▸ **RECORDS SUPPLIED**
************

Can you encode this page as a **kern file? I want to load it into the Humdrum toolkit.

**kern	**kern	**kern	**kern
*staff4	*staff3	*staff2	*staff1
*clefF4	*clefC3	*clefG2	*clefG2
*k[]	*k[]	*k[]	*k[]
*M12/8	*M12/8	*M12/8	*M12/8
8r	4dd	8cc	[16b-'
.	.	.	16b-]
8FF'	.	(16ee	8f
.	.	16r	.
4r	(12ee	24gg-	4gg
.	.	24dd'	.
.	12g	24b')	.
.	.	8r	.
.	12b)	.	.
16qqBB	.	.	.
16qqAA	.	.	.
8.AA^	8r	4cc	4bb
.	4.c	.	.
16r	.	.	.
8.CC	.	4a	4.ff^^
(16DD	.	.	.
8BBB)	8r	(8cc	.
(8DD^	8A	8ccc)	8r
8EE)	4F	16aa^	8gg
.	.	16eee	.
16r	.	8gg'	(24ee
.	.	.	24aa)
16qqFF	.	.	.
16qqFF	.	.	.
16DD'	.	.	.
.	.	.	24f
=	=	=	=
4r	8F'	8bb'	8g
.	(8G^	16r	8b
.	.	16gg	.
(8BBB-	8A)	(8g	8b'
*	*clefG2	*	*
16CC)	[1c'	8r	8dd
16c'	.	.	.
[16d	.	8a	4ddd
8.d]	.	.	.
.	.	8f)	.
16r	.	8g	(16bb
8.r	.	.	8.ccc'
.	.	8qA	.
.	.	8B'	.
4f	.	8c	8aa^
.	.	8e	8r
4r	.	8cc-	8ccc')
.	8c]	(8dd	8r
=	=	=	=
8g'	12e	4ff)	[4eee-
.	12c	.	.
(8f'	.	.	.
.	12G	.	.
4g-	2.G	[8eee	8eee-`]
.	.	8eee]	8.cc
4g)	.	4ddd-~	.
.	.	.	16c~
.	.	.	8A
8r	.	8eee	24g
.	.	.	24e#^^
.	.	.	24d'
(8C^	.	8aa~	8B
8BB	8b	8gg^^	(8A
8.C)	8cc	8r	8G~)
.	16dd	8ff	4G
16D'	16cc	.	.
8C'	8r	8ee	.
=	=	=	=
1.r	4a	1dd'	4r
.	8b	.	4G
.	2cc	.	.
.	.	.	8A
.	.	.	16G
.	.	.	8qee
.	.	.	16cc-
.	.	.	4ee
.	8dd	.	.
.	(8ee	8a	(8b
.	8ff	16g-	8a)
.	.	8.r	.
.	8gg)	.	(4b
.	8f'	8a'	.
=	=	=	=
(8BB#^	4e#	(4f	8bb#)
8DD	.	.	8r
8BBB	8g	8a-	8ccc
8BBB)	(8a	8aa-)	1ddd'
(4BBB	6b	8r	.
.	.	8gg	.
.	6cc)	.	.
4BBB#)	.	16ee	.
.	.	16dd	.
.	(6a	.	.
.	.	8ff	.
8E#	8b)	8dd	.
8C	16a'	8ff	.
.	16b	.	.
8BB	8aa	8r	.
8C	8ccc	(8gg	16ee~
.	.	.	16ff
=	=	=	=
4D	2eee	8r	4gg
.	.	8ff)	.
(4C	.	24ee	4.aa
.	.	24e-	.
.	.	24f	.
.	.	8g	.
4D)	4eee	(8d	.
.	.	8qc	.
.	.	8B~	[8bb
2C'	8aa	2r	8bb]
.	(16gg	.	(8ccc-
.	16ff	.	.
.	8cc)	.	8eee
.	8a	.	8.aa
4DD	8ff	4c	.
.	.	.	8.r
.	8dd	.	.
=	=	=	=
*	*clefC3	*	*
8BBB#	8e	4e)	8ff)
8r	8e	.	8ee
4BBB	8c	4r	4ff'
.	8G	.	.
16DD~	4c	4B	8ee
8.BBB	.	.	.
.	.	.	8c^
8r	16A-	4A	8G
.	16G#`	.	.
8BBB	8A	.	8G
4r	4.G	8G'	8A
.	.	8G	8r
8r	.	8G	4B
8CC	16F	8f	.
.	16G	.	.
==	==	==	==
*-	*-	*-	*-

************

▸ **WHAT YOU NEED TO DO**
Please reproduce the records above line for line, with no changes.

▸ **REPLY TO THE EXERCISE**
Can you encode this page as a **kern file? I want to load it into the Humdrum toolkit.

**kern	**kern	**kern	**kern
*staff4	*staff3	*staff2	*staff1
*clefF4	*clefC3	*clefG2	*clefG2
*k[]	*k[]	*k[]	*k[]
*M12/8	*M12/8	*M12/8	*M12/8
8r	4dd	8cc	[16b-'
.	.	.	16b-]
8FF'	.	(16ee	8f
.	.	16r	.
4r	(12ee	24gg-	4gg
.	.	24dd'	.
.	12g	24b')	.
.	.	8r	.
.	12b)	.	.
16qqBB	.	.	.
16qqAA	.	.	.
8.AA^	8r	4cc	4bb
.	4.c	.	.
16r	.	.	.
8.CC	.	4a	4.ff^^
(16DD	.	.	.
8BBB)	8r	(8cc	.
(8DD^	8A	8ccc)	8r
8EE)	4F	16aa^	8gg
.	.	16eee	.
16r	.	8gg'	(24ee
.	.	.	24aa)
16qqFF	.	.	.
16qqFF	.	.	.
16DD'	.	.	.
.	.	.	24f
=	=	=	=
4r	8F'	8bb'	8g
.	(8G^	16r	8b
.	.	16gg	.
(8BBB-	8A)	(8g	8b'
*	*clefG2	*	*
16CC)	[1c'	8r	8dd
16c'	.	.	.
[16d	.	8a	4ddd
8.d]	.	.	.
.	.	8f)	.
16r	.	8g	(16bb
8.r	.	.	8.ccc'
.	.	8qA	.
.	.	8B'	.
4f	.	8c	8aa^
.	.	8e	8r
4r	.	8cc-	8ccc')
.	8c]	(8dd	8r
=	=	=	=
8g'	12e	4ff)	[4eee-
.	12c	.	.
(8f'	.	.	.
.	12G	.	.
4g-	2.G	[8eee	8eee-`]
.	.	8eee]	8.cc
4g)	.	4ddd-~	.
.	.	.	16c~
.	.	.	8A
8r	.	8eee	24g
.	.	.	24e#^^
.	.	.	24d'
(8C^	.	8aa~	8B
8BB	8b	8gg^^	(8A
8.C)	8cc	8r	8G~)
.	16dd	8ff	4G
16D'	16cc	.	.
8C'	8r	8ee	.
=	=	=	=
1.r	4a	1dd'	4r
.	8b	.	4G
.	2cc	.	.
.	.	.	8A
.	.	.	16G
.	.	.	8qee
.	.	.	16cc-
.	.	.	4ee
.	8dd	.	.
.	(8ee	8a	(8b
.	8ff	16g-	8a)
.	.	8.r	.
.	8gg)	.	(4b
.	8f'	8a'	.
=	=	=	=
(8BB#^	4e#	(4f	8bb#)
8DD	.	.	8r
8BBB	8g	8a-	8ccc
8BBB)	(8a	8aa-)	1ddd'
(4BBB	6b	8r	.
.	.	8gg	.
.	6cc)	.	.
4BBB#)	.	16ee	.
.	.	16dd	.
.	(6a	.	.
.	.	8ff	.
8E#	8b)	8dd	.
8C	16a'	8ff	.
.	16b	.	.
8BB	8aa	8r	.
8C	8ccc	(8gg	16ee~
.	.	.	16ff
=	=	=	=
4D	2eee	8r	4gg
.	.	8ff)	.
(4C	.	24ee	4.aa
.	.	24e-	.
.	.	24f	.
.	.	8g	.
4D)	4eee	(8d	.
.	.	8qc	.
.	.	8B~	[8bb
2C'	8aa	2r	8bb]
.	(16gg	.	(8ccc-
.	16ff	.	.
.	8cc)	.	8eee
.	8a	.	8.aa
4DD	8ff	4c	.
.	.	.	8.r
.	8dd	.	.
=	=	=	=
*	*clefC3	*	*
8BBB#	8e	4e)	8ff)
8r	8e	.	8ee
4BBB	8c	4r	4ff'
.	8G	.	.
16DD~	4c	4B	8ee
8.BBB	.	.	.
.	.	.	8c^
8r	16A-	4A	8G
.	16G#`	.	.
8BBB	8A	.	8G
4r	4.G	8G'	8A
.	.	8G	8r
8r	.	8G	4B
8CC	16F	8f	.
.	16G	.	.
==	==	==	==
*-	*-	*-	*-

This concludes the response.